=== Raw data ===
++++++++++
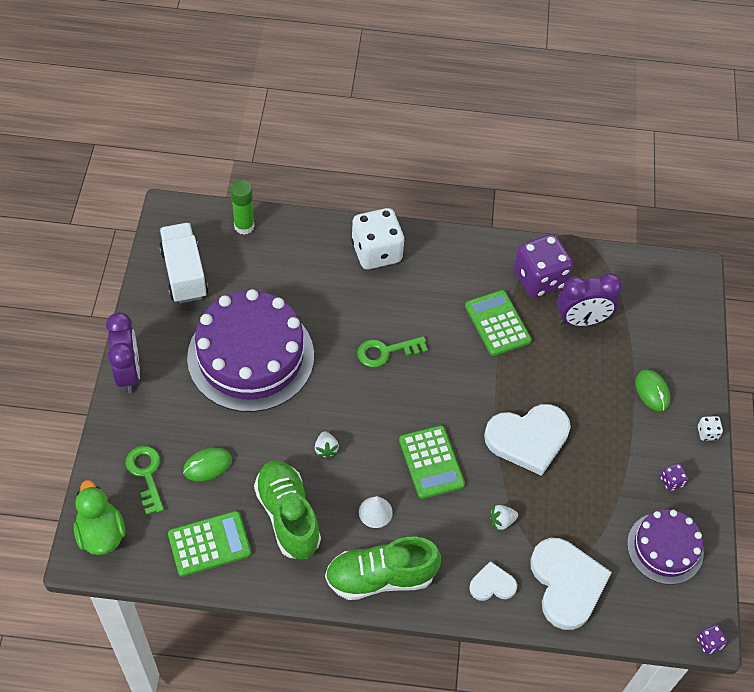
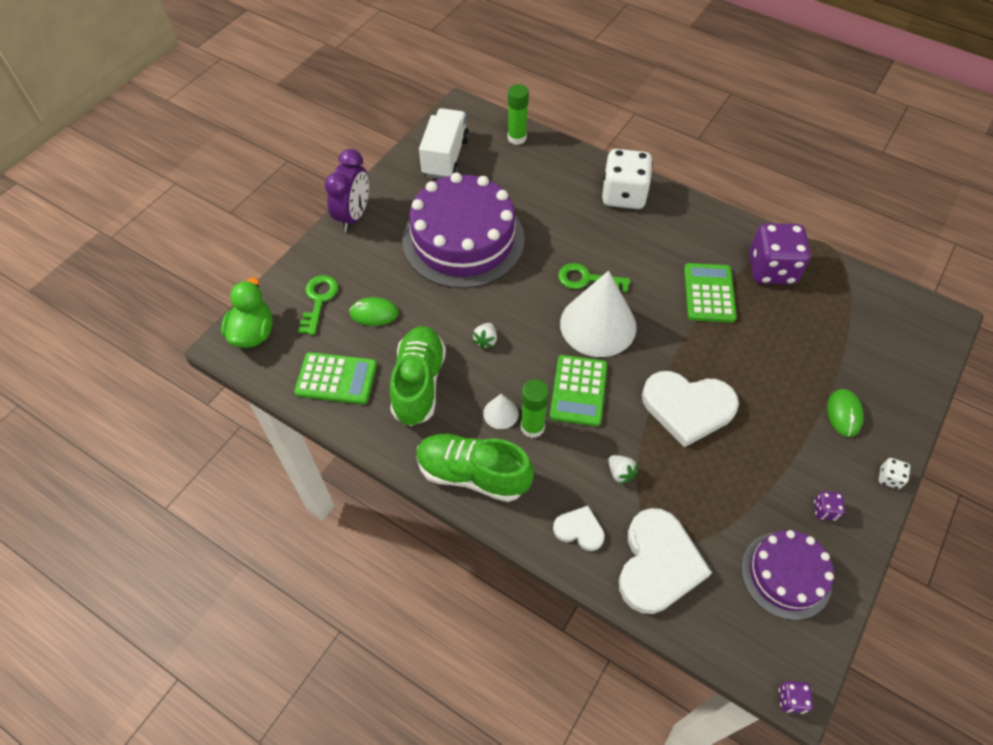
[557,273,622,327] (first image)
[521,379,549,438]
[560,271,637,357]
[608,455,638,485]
++++++++++
Please leave the images out and retype the rest of the material exactly.

=== Your response ===
[557,273,622,327] (first image)
[521,379,549,438]
[560,271,637,357]
[608,455,638,485]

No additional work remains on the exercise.